Exercise details :: Filtering the records below, copy only those lines that include the word "minus".

Material to process ::
================================

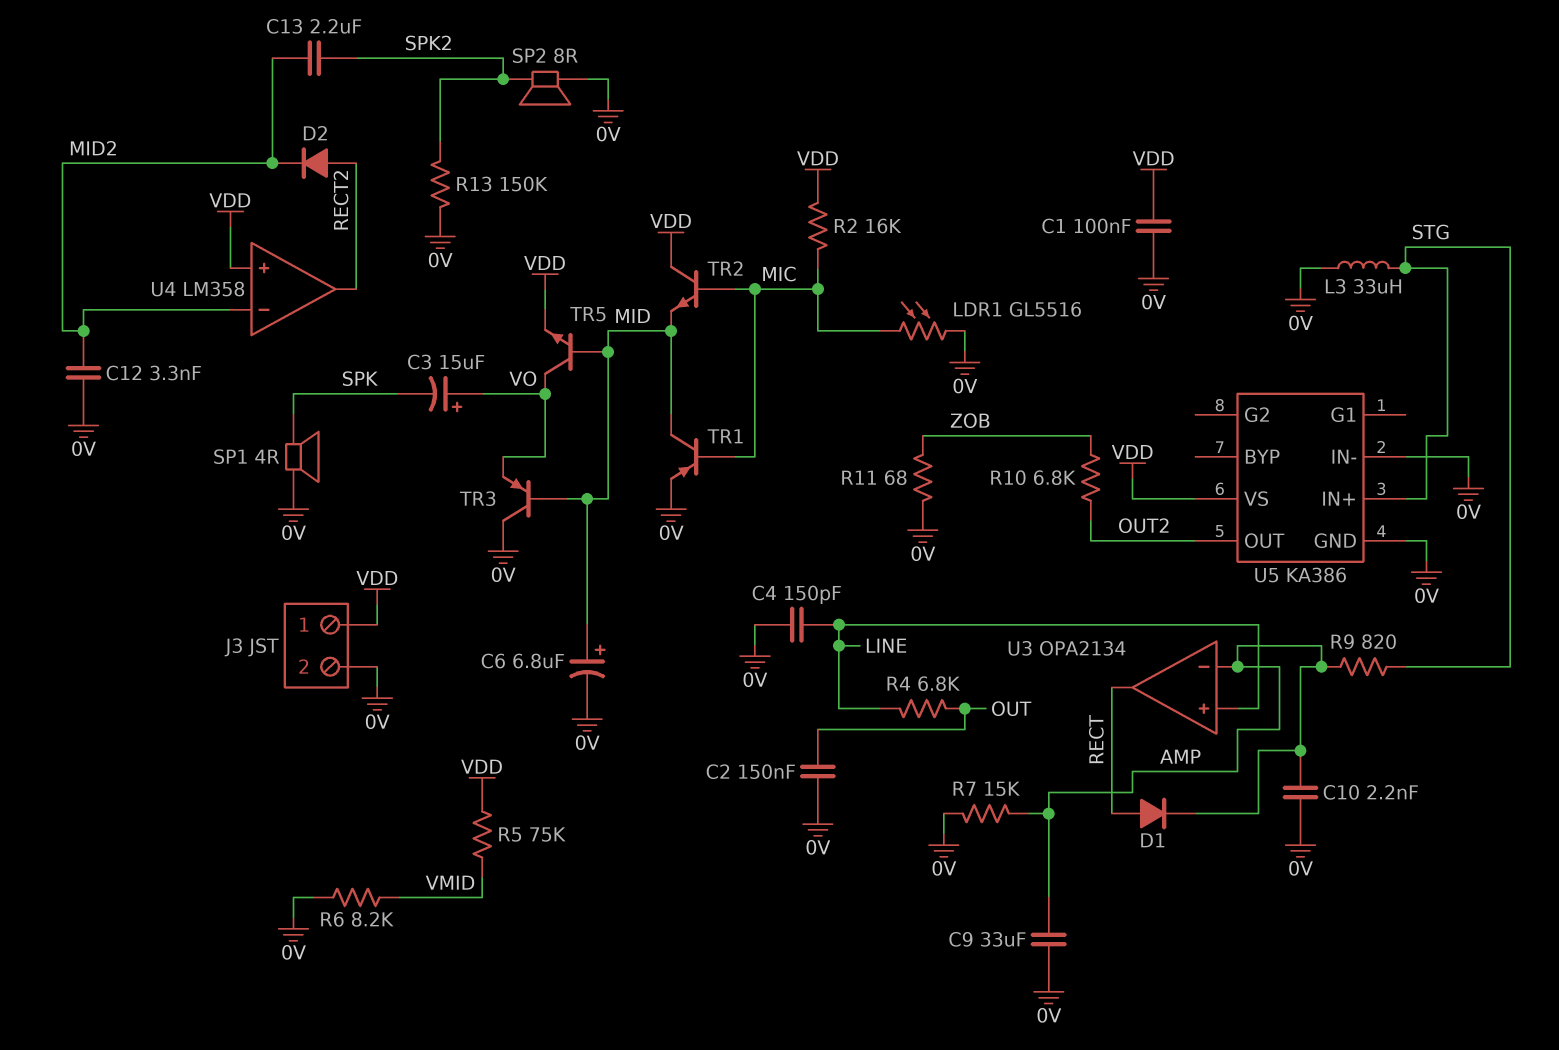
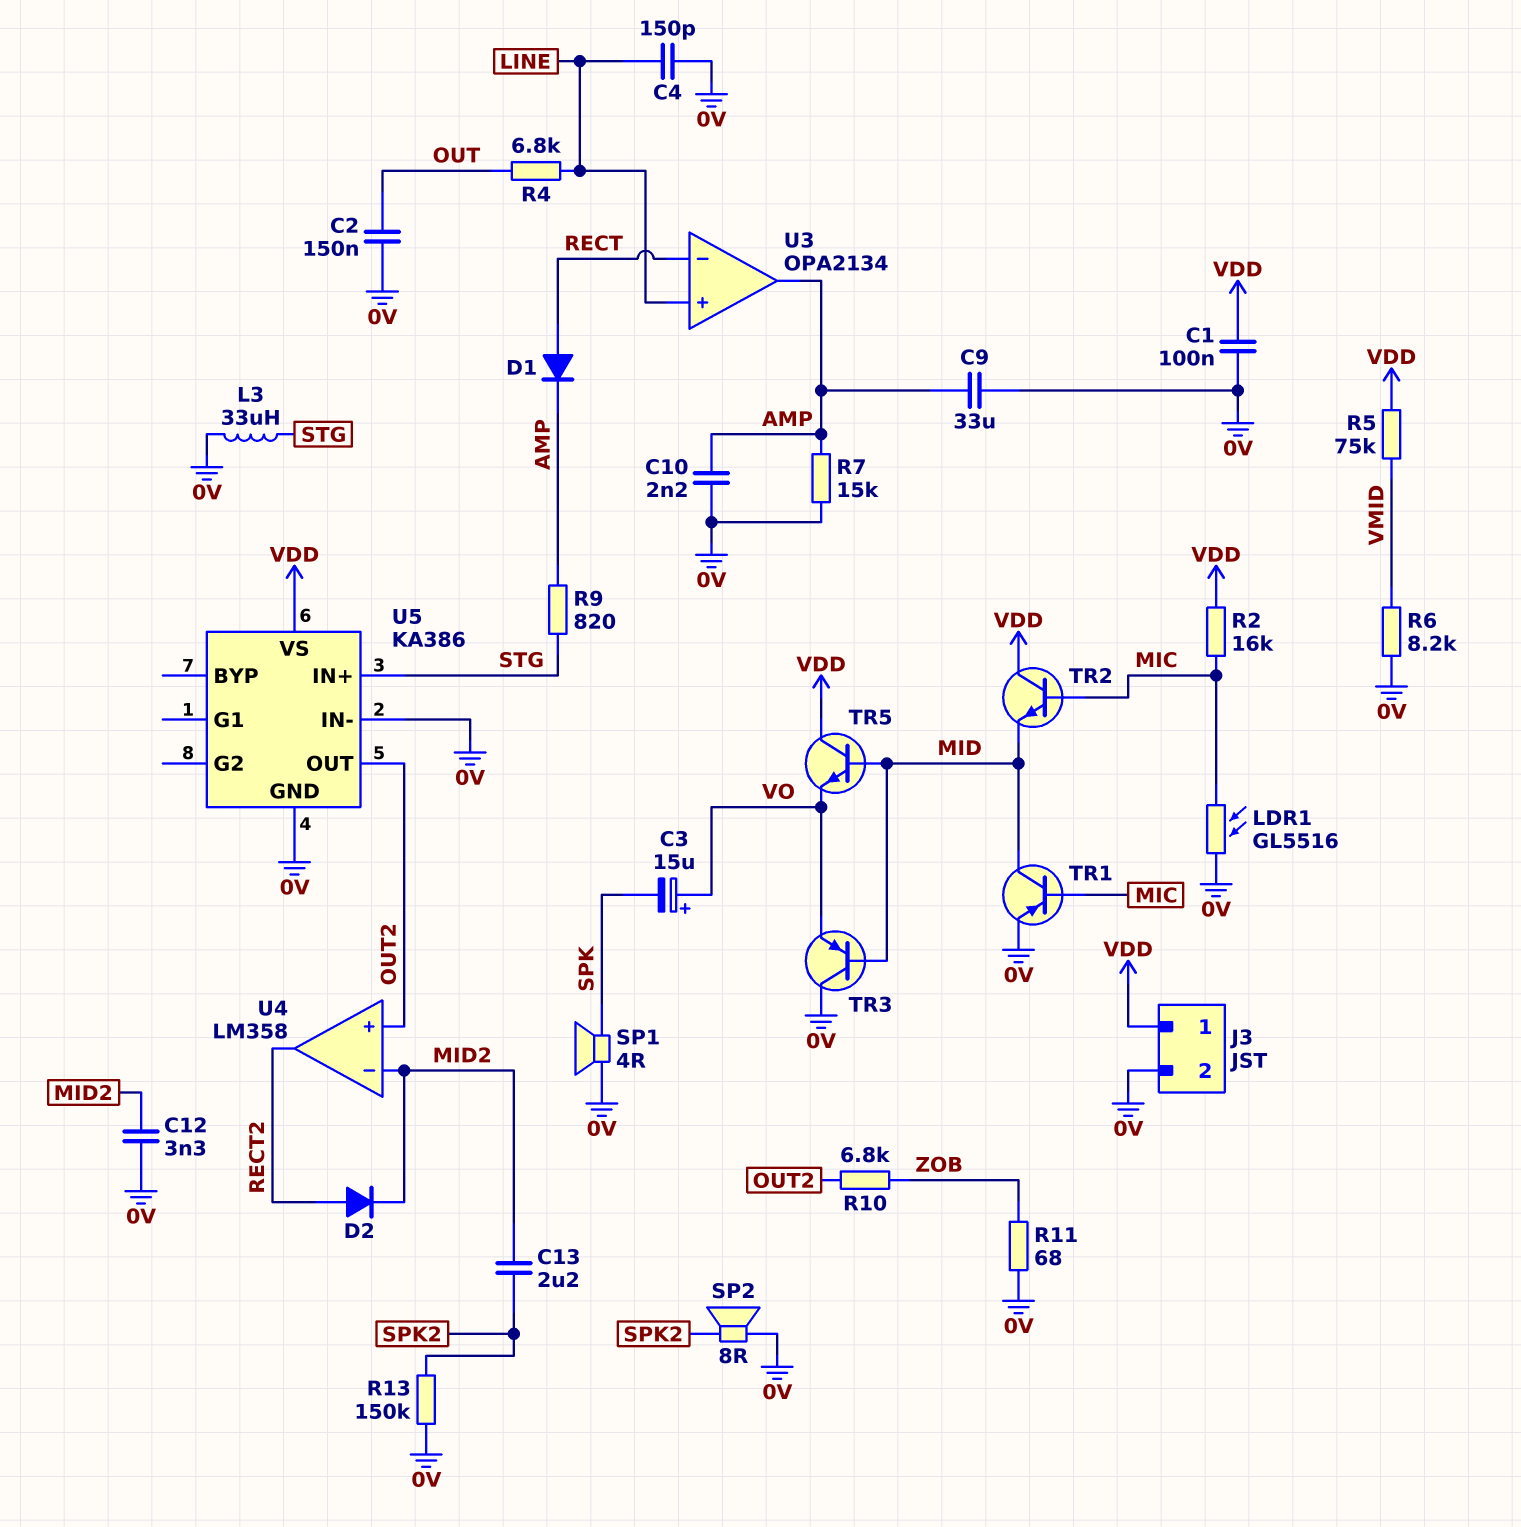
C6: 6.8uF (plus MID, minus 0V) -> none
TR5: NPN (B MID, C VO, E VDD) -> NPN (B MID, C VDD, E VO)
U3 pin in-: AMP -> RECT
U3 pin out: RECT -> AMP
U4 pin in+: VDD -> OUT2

================================

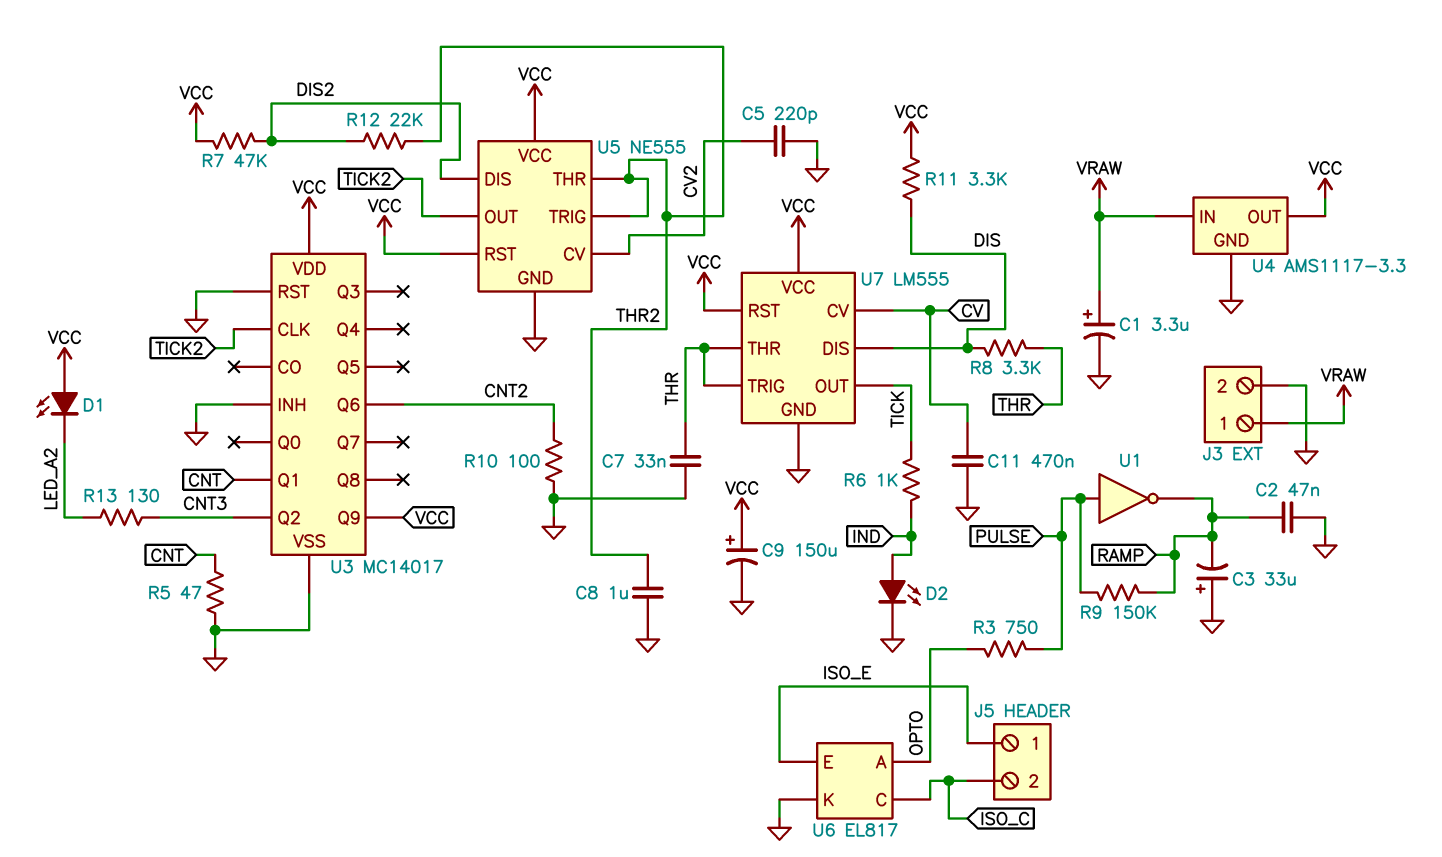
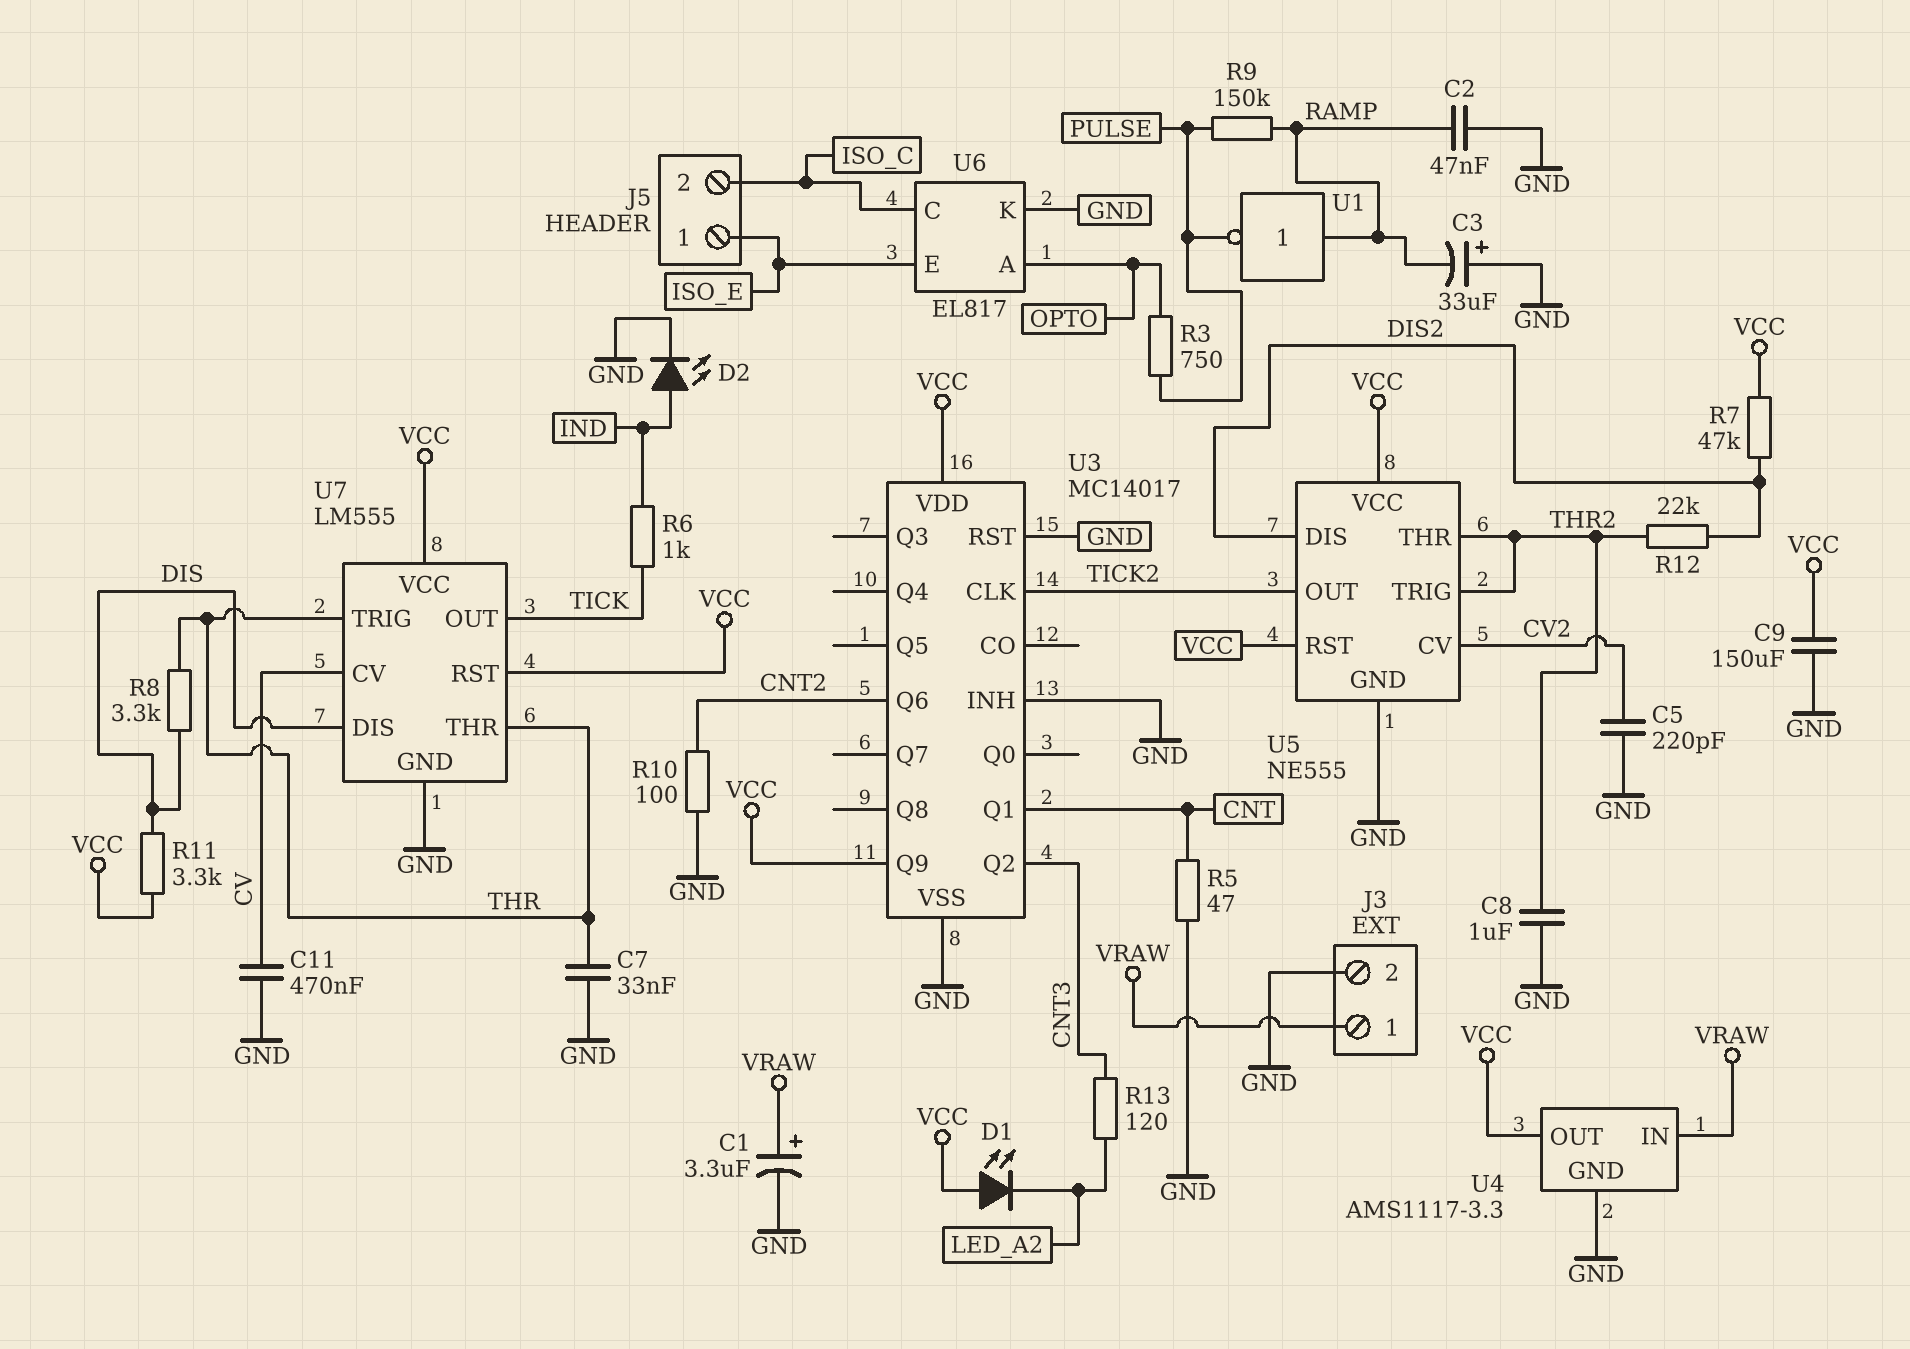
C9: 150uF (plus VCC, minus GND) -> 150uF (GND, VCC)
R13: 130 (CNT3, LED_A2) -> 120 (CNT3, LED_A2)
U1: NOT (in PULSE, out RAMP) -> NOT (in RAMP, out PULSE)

================================

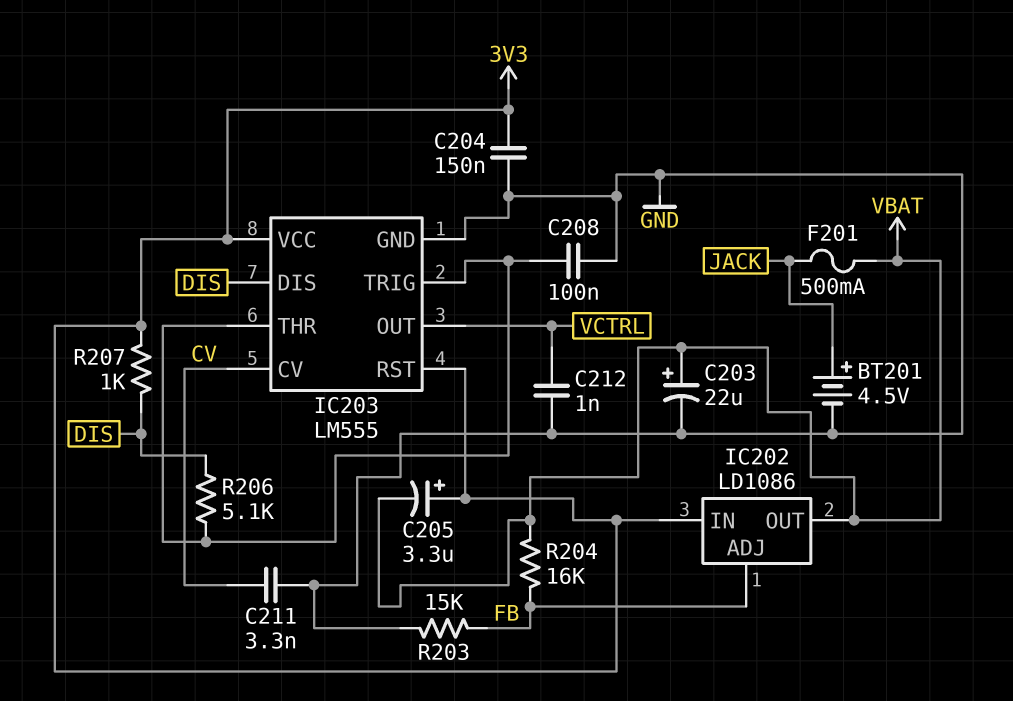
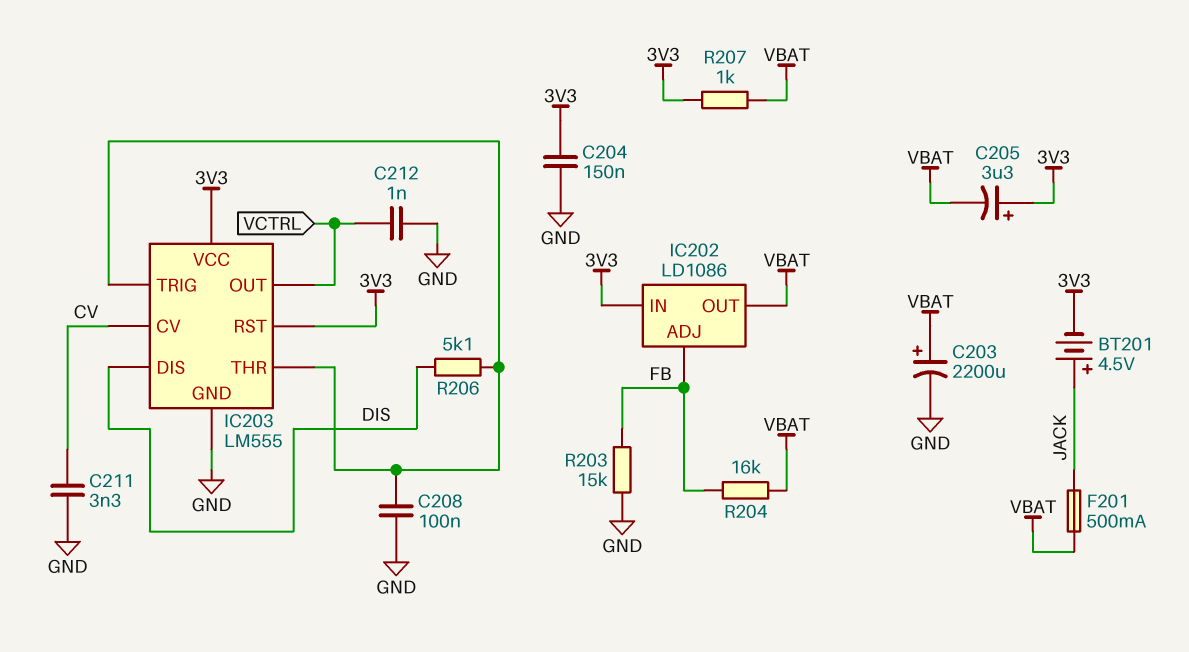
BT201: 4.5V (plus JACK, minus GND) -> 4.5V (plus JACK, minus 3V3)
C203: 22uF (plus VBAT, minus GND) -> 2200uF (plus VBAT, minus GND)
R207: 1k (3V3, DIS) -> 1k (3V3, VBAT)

================================

Your response ::
C6: 6.8uF (plus MID, minus 0V) -> none
C9: 150uF (plus VCC, minus GND) -> 150uF (GND, VCC)
BT201: 4.5V (plus JACK, minus GND) -> 4.5V (plus JACK, minus 3V3)
C203: 22uF (plus VBAT, minus GND) -> 2200uF (plus VBAT, minus GND)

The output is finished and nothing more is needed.